__TASK PROMPT__:
Beginning with the line that has "Terminal - kernel: [408,428,673,598]" and ending with the line that has "Terminal - kernel: [355,439,626,553]", retype the entries below exactly, except for the pictures.

__RECORD SET__:
···
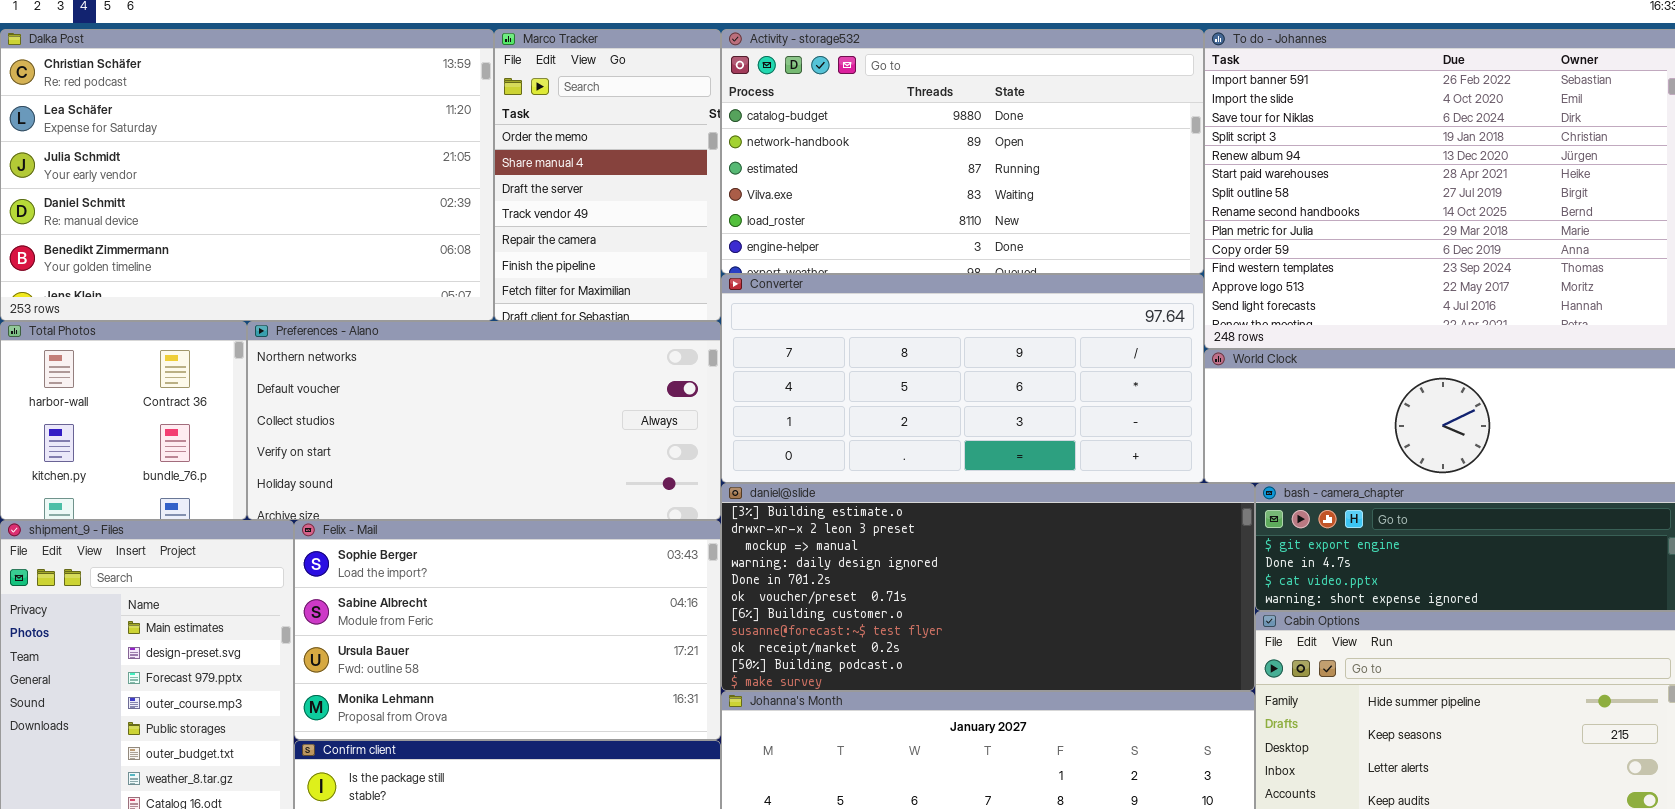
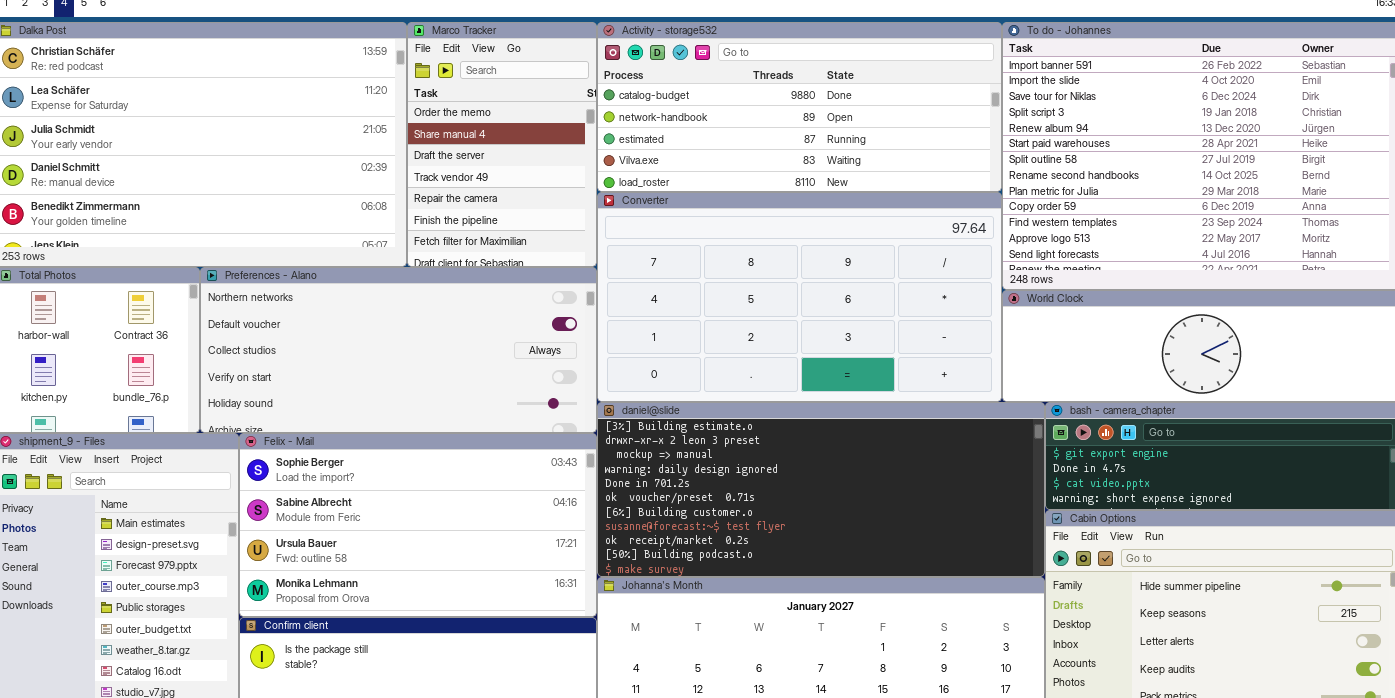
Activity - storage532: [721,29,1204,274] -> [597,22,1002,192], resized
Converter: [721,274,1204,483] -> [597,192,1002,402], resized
···
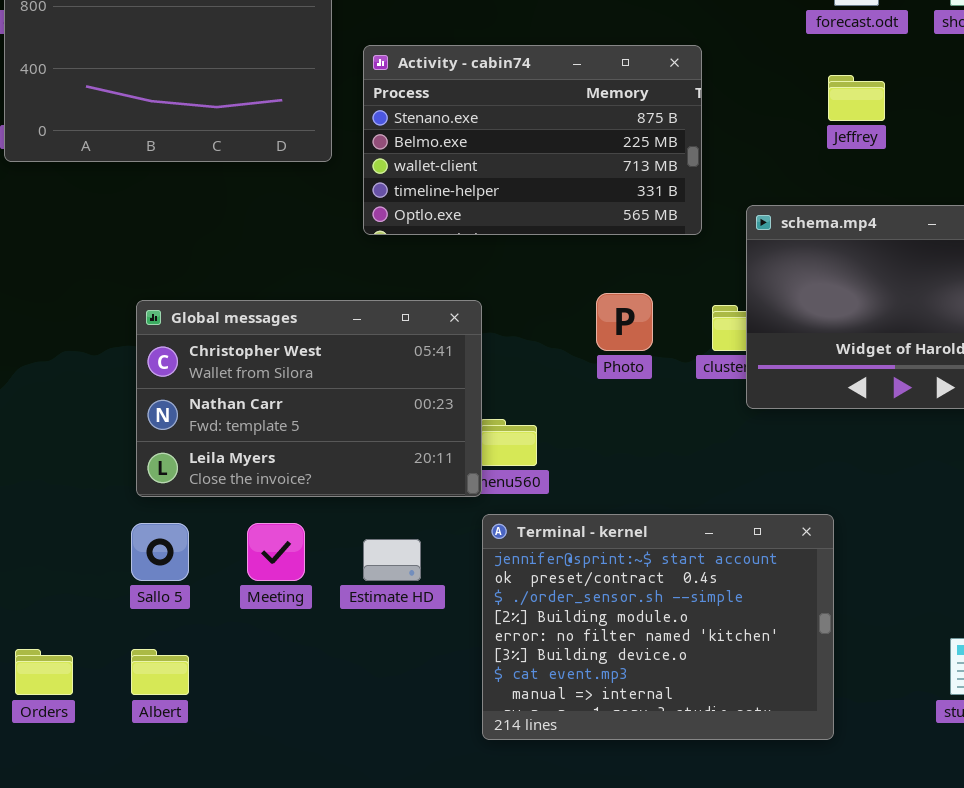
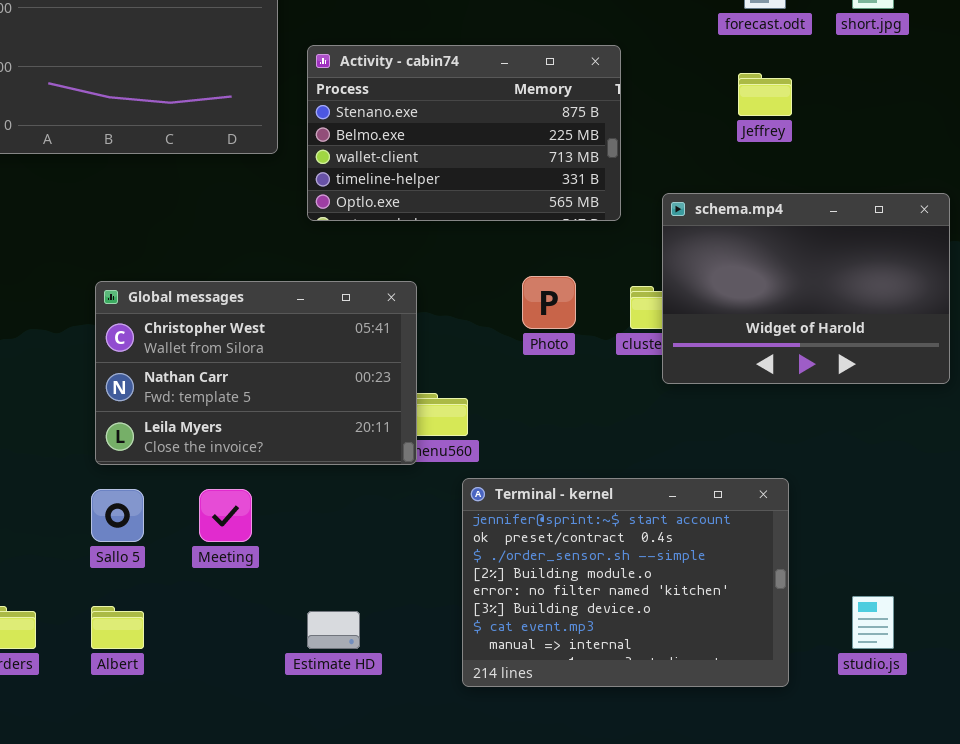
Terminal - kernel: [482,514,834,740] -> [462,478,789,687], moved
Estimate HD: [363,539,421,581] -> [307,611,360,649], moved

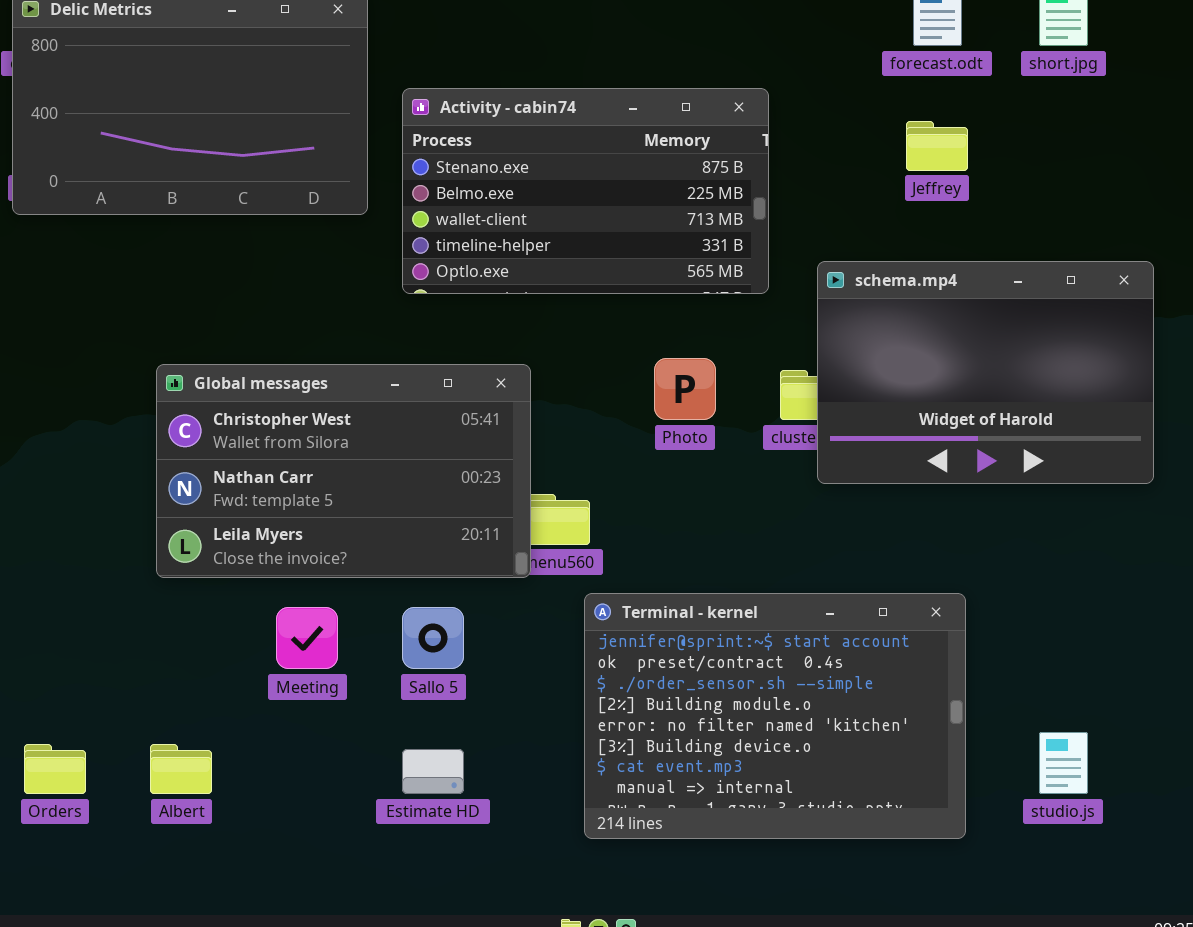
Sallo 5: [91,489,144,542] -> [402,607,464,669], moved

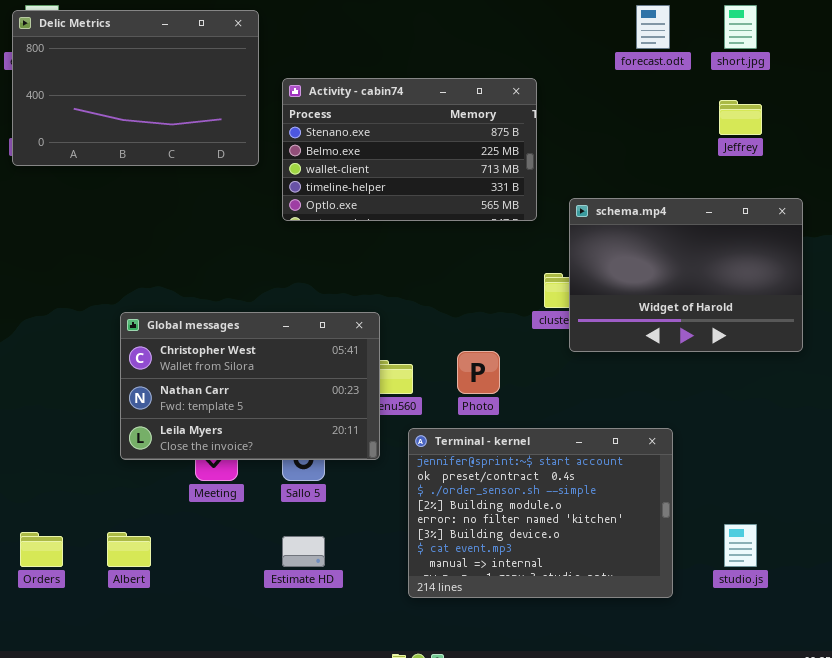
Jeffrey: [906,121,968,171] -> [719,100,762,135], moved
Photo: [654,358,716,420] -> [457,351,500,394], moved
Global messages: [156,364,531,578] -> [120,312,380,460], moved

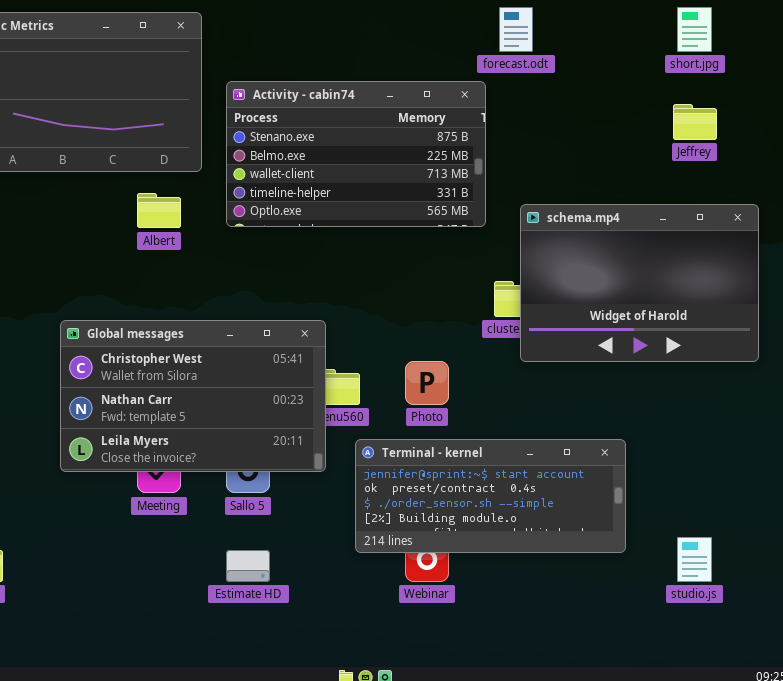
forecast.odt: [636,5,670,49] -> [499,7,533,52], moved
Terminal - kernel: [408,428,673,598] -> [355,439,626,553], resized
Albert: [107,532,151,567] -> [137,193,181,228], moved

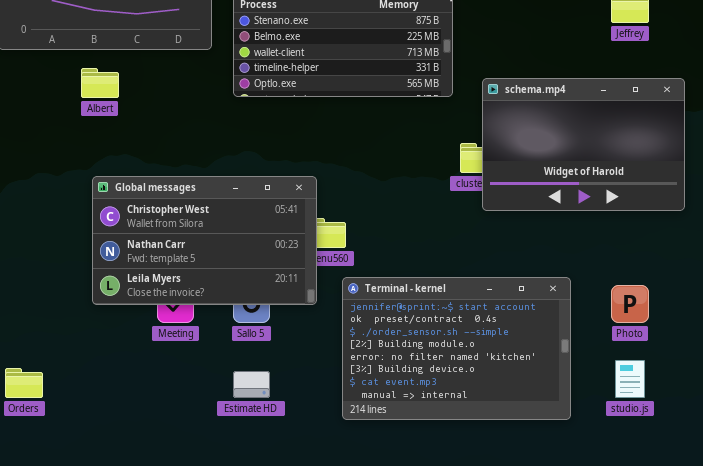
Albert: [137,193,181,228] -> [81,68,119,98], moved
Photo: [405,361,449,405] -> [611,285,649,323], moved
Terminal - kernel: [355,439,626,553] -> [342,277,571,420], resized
···
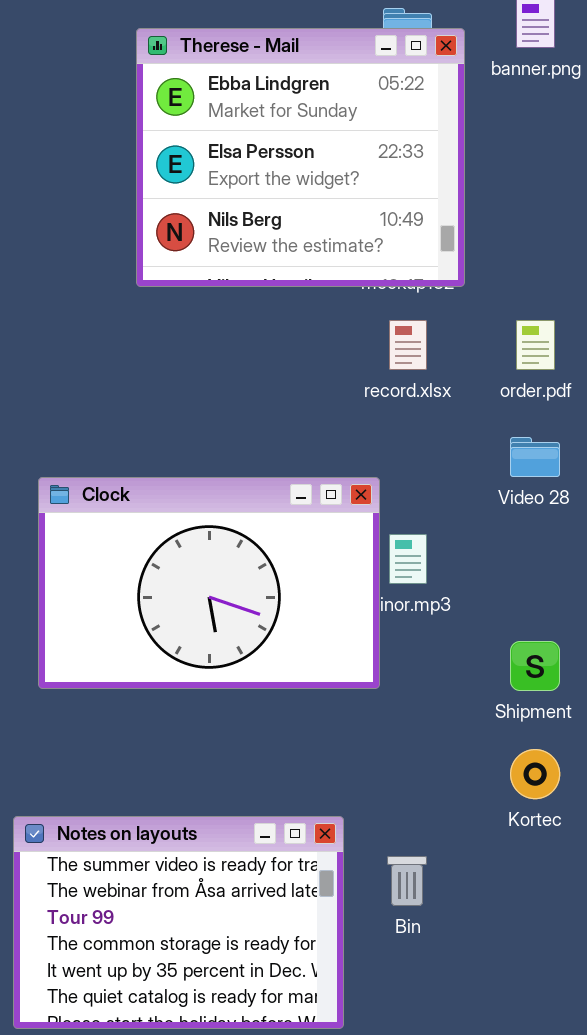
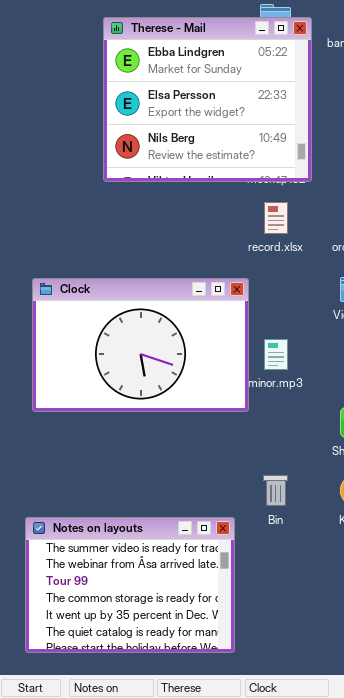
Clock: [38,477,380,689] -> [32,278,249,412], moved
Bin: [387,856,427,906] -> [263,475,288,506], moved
···
__EXERCISE ANSWER__:
Terminal - kernel: [408,428,673,598] -> [355,439,626,553], resized
Albert: [107,532,151,567] -> [137,193,181,228], moved

Albert: [137,193,181,228] -> [81,68,119,98], moved
Photo: [405,361,449,405] -> [611,285,649,323], moved
Terminal - kernel: [355,439,626,553] -> [342,277,571,420], resized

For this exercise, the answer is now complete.